(Coordinate-based object records)
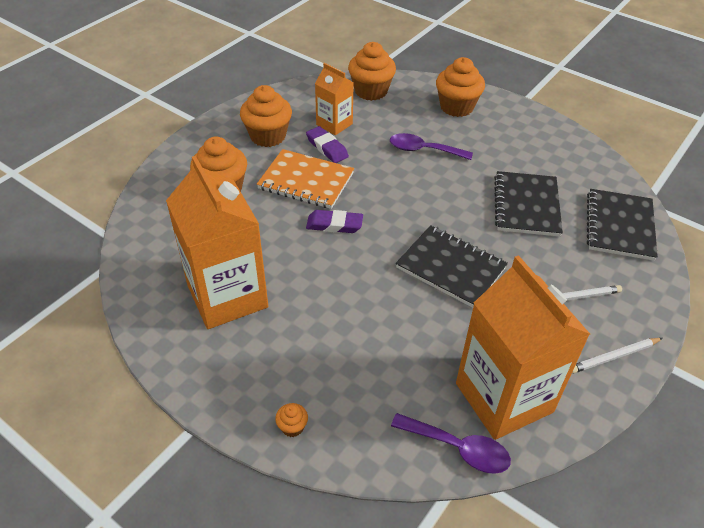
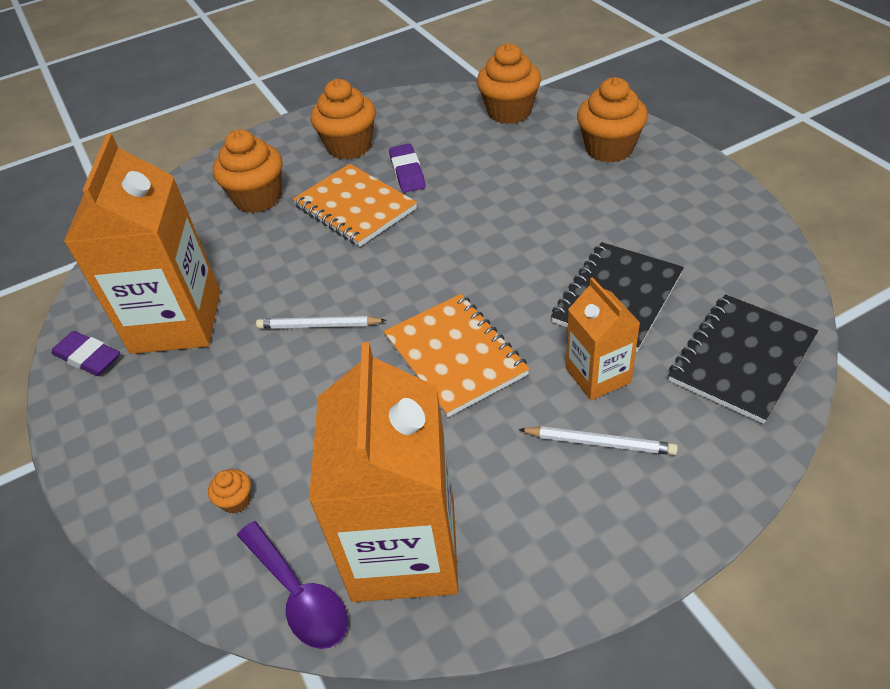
camera: 30 degrees right, 0 degrees up
(292, 427) = (134, 496): orange cupcake -> orange cupcake (236, 501)
(334, 124) = (436, 145): orange carton -> orange carton (598, 375)
(334, 225) = (350, 267): purple eraser -> purple eraser (88, 357)
(423, 150) = (525, 197): purple spoon -> none
(451, 268) = (455, 356): black notebook -> orange notebook
(614, 357) = (601, 546): white pencil -> white pencil (319, 325)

- WHAT THIS TASK INVOLVES -
Would you write out an exact copy of the entries above, with no images?

- OUTPUT -
camera: 30 degrees right, 0 degrees up
(292, 427) = (134, 496): orange cupcake -> orange cupcake (236, 501)
(334, 124) = (436, 145): orange carton -> orange carton (598, 375)
(334, 225) = (350, 267): purple eraser -> purple eraser (88, 357)
(423, 150) = (525, 197): purple spoon -> none
(451, 268) = (455, 356): black notebook -> orange notebook
(614, 357) = (601, 546): white pencil -> white pencil (319, 325)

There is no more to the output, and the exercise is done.